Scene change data
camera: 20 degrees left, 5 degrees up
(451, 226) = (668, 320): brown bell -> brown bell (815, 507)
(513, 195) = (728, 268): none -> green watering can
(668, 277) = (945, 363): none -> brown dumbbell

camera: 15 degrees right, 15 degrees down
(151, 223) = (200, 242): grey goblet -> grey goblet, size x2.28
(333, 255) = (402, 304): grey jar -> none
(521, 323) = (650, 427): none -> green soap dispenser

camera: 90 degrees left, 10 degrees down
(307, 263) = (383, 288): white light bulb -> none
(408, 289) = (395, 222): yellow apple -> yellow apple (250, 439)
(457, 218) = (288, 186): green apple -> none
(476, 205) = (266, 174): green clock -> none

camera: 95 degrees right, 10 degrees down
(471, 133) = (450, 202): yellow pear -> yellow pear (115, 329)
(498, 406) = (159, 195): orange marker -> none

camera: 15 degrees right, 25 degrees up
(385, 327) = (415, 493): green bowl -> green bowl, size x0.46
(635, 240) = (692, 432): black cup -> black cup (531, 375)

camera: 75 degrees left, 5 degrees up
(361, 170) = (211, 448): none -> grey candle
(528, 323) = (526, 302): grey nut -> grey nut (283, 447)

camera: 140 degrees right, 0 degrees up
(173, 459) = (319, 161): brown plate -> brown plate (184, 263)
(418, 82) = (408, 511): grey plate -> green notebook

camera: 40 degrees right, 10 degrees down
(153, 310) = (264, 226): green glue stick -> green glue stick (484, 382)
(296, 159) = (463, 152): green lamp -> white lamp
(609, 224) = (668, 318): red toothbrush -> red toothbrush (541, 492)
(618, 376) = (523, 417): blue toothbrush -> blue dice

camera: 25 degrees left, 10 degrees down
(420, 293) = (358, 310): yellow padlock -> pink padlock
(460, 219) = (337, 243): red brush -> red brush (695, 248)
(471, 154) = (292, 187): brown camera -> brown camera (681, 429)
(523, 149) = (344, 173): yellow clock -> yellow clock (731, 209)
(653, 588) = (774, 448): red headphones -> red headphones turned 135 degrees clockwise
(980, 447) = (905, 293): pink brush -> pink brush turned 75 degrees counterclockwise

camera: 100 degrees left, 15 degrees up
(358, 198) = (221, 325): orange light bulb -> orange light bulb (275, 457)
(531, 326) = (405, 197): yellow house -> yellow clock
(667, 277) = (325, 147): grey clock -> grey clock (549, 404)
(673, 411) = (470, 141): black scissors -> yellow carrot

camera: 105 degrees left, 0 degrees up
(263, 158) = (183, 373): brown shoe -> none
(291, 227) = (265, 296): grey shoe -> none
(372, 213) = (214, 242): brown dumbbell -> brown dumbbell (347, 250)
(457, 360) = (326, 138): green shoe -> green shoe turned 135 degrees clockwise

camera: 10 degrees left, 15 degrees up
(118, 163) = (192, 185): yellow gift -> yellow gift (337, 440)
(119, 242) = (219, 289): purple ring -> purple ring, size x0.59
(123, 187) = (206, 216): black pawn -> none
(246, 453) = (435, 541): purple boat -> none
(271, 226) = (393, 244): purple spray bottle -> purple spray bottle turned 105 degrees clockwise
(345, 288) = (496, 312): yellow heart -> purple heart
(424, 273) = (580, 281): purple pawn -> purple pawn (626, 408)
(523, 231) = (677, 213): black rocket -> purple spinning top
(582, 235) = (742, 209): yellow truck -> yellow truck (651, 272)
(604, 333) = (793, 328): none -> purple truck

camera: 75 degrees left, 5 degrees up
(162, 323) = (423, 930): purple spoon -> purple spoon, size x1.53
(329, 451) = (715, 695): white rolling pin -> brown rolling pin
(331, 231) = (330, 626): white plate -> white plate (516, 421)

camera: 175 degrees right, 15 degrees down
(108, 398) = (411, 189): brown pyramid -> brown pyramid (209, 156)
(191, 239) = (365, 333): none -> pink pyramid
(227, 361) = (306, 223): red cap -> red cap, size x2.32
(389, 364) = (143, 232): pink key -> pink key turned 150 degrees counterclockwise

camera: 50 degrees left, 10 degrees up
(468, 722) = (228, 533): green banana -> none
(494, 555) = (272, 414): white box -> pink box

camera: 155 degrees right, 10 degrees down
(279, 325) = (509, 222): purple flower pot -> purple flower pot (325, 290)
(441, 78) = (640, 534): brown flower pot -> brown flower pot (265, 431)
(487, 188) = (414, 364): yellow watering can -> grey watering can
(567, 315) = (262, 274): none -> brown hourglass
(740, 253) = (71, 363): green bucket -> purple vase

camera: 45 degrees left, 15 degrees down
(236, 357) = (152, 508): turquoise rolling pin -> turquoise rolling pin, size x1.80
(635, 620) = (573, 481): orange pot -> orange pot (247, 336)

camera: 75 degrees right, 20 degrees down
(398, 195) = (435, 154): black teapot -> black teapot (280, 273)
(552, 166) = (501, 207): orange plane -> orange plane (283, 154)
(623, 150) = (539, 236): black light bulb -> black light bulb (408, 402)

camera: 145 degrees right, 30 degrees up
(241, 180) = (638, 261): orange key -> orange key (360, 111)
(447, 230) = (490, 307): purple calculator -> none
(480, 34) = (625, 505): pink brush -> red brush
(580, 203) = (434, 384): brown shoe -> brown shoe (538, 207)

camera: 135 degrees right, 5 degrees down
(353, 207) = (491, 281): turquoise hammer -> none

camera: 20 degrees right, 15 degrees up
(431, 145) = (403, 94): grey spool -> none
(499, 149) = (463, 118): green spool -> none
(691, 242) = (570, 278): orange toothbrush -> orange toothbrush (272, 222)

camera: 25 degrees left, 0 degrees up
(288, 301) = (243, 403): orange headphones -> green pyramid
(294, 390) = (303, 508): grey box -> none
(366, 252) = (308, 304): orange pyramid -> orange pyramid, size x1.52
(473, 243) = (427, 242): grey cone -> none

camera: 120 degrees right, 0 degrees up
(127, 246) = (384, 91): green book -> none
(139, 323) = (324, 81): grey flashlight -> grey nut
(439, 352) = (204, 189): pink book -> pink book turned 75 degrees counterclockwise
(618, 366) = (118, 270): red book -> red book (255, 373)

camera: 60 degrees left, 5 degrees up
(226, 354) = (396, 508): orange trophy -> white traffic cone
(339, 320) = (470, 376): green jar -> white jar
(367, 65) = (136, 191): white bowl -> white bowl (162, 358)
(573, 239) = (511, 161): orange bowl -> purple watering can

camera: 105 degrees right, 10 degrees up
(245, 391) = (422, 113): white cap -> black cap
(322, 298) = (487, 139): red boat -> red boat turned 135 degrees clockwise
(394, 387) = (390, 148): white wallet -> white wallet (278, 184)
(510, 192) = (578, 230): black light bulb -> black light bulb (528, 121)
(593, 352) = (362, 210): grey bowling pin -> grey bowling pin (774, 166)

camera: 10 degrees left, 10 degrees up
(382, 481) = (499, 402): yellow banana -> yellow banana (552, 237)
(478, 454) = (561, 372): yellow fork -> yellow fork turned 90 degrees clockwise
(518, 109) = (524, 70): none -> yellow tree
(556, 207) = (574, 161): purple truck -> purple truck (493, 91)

→ TASK DESCRIPTION
Retype the entries. Every line must match exactly.

→ EXERCISE SOLUTION
camera: 20 degrees left, 5 degrees up
(451, 226) = (668, 320): brown bell -> brown bell (815, 507)
(513, 195) = (728, 268): none -> green watering can
(668, 277) = (945, 363): none -> brown dumbbell

camera: 15 degrees right, 15 degrees down
(151, 223) = (200, 242): grey goblet -> grey goblet, size x2.28
(333, 255) = (402, 304): grey jar -> none
(521, 323) = (650, 427): none -> green soap dispenser

camera: 90 degrees left, 10 degrees down
(307, 263) = (383, 288): white light bulb -> none
(408, 289) = (395, 222): yellow apple -> yellow apple (250, 439)
(457, 218) = (288, 186): green apple -> none
(476, 205) = (266, 174): green clock -> none

camera: 95 degrees right, 10 degrees down
(471, 133) = (450, 202): yellow pear -> yellow pear (115, 329)
(498, 406) = (159, 195): orange marker -> none

camera: 15 degrees right, 25 degrees up
(385, 327) = (415, 493): green bowl -> green bowl, size x0.46
(635, 240) = (692, 432): black cup -> black cup (531, 375)

camera: 75 degrees left, 5 degrees up
(361, 170) = (211, 448): none -> grey candle
(528, 323) = (526, 302): grey nut -> grey nut (283, 447)

camera: 140 degrees right, 0 degrees up
(173, 459) = (319, 161): brown plate -> brown plate (184, 263)
(418, 82) = (408, 511): grey plate -> green notebook

camera: 40 degrees right, 10 degrees down
(153, 310) = (264, 226): green glue stick -> green glue stick (484, 382)
(296, 159) = (463, 152): green lamp -> white lamp
(609, 224) = (668, 318): red toothbrush -> red toothbrush (541, 492)
(618, 376) = (523, 417): blue toothbrush -> blue dice

camera: 25 degrees left, 10 degrees down
(420, 293) = (358, 310): yellow padlock -> pink padlock
(460, 219) = (337, 243): red brush -> red brush (695, 248)
(471, 154) = (292, 187): brown camera -> brown camera (681, 429)
(523, 149) = (344, 173): yellow clock -> yellow clock (731, 209)
(653, 588) = (774, 448): red headphones -> red headphones turned 135 degrees clockwise
(980, 447) = (905, 293): pink brush -> pink brush turned 75 degrees counterclockwise

camera: 100 degrees left, 15 degrees up
(358, 198) = (221, 325): orange light bulb -> orange light bulb (275, 457)
(531, 326) = (405, 197): yellow house -> yellow clock
(667, 277) = (325, 147): grey clock -> grey clock (549, 404)
(673, 411) = (470, 141): black scissors -> yellow carrot

camera: 105 degrees left, 0 degrees up
(263, 158) = (183, 373): brown shoe -> none
(291, 227) = (265, 296): grey shoe -> none
(372, 213) = (214, 242): brown dumbbell -> brown dumbbell (347, 250)
(457, 360) = (326, 138): green shoe -> green shoe turned 135 degrees clockwise

camera: 10 degrees left, 15 degrees up
(118, 163) = (192, 185): yellow gift -> yellow gift (337, 440)
(119, 242) = (219, 289): purple ring -> purple ring, size x0.59
(123, 187) = (206, 216): black pawn -> none
(246, 453) = (435, 541): purple boat -> none
(271, 226) = (393, 244): purple spray bottle -> purple spray bottle turned 105 degrees clockwise
(345, 288) = (496, 312): yellow heart -> purple heart
(424, 273) = (580, 281): purple pawn -> purple pawn (626, 408)
(523, 231) = (677, 213): black rocket -> purple spinning top
(582, 235) = (742, 209): yellow truck -> yellow truck (651, 272)
(604, 333) = (793, 328): none -> purple truck

camera: 75 degrees left, 5 degrees up
(162, 323) = (423, 930): purple spoon -> purple spoon, size x1.53
(329, 451) = (715, 695): white rolling pin -> brown rolling pin
(331, 231) = (330, 626): white plate -> white plate (516, 421)

camera: 175 degrees right, 15 degrees down
(108, 398) = (411, 189): brown pyramid -> brown pyramid (209, 156)
(191, 239) = (365, 333): none -> pink pyramid
(227, 361) = (306, 223): red cap -> red cap, size x2.32
(389, 364) = (143, 232): pink key -> pink key turned 150 degrees counterclockwise

camera: 50 degrees left, 10 degrees up
(468, 722) = (228, 533): green banana -> none
(494, 555) = (272, 414): white box -> pink box

camera: 155 degrees right, 10 degrees down
(279, 325) = (509, 222): purple flower pot -> purple flower pot (325, 290)
(441, 78) = (640, 534): brown flower pot -> brown flower pot (265, 431)
(487, 188) = (414, 364): yellow watering can -> grey watering can
(567, 315) = (262, 274): none -> brown hourglass
(740, 253) = (71, 363): green bucket -> purple vase

camera: 45 degrees left, 15 degrees down
(236, 357) = (152, 508): turquoise rolling pin -> turquoise rolling pin, size x1.80
(635, 620) = (573, 481): orange pot -> orange pot (247, 336)

camera: 75 degrees right, 20 degrees down
(398, 195) = (435, 154): black teapot -> black teapot (280, 273)
(552, 166) = (501, 207): orange plane -> orange plane (283, 154)
(623, 150) = (539, 236): black light bulb -> black light bulb (408, 402)

camera: 145 degrees right, 30 degrees up
(241, 180) = (638, 261): orange key -> orange key (360, 111)
(447, 230) = (490, 307): purple calculator -> none
(480, 34) = (625, 505): pink brush -> red brush
(580, 203) = (434, 384): brown shoe -> brown shoe (538, 207)

camera: 135 degrees right, 5 degrees down
(353, 207) = (491, 281): turquoise hammer -> none

camera: 20 degrees right, 15 degrees up
(431, 145) = (403, 94): grey spool -> none
(499, 149) = (463, 118): green spool -> none
(691, 242) = (570, 278): orange toothbrush -> orange toothbrush (272, 222)

camera: 25 degrees left, 0 degrees up
(288, 301) = (243, 403): orange headphones -> green pyramid
(294, 390) = (303, 508): grey box -> none
(366, 252) = (308, 304): orange pyramid -> orange pyramid, size x1.52
(473, 243) = (427, 242): grey cone -> none

camera: 120 degrees right, 0 degrees up
(127, 246) = (384, 91): green book -> none
(139, 323) = (324, 81): grey flashlight -> grey nut
(439, 352) = (204, 189): pink book -> pink book turned 75 degrees counterclockwise
(618, 366) = (118, 270): red book -> red book (255, 373)

camera: 60 degrees left, 5 degrees up
(226, 354) = (396, 508): orange trophy -> white traffic cone
(339, 320) = (470, 376): green jar -> white jar
(367, 65) = (136, 191): white bowl -> white bowl (162, 358)
(573, 239) = (511, 161): orange bowl -> purple watering can

camera: 105 degrees right, 10 degrees up
(245, 391) = (422, 113): white cap -> black cap
(322, 298) = (487, 139): red boat -> red boat turned 135 degrees clockwise
(394, 387) = (390, 148): white wallet -> white wallet (278, 184)
(510, 192) = (578, 230): black light bulb -> black light bulb (528, 121)
(593, 352) = (362, 210): grey bowling pin -> grey bowling pin (774, 166)

camera: 10 degrees left, 10 degrees up
(382, 481) = (499, 402): yellow banana -> yellow banana (552, 237)
(478, 454) = (561, 372): yellow fork -> yellow fork turned 90 degrees clockwise
(518, 109) = (524, 70): none -> yellow tree
(556, 207) = (574, 161): purple truck -> purple truck (493, 91)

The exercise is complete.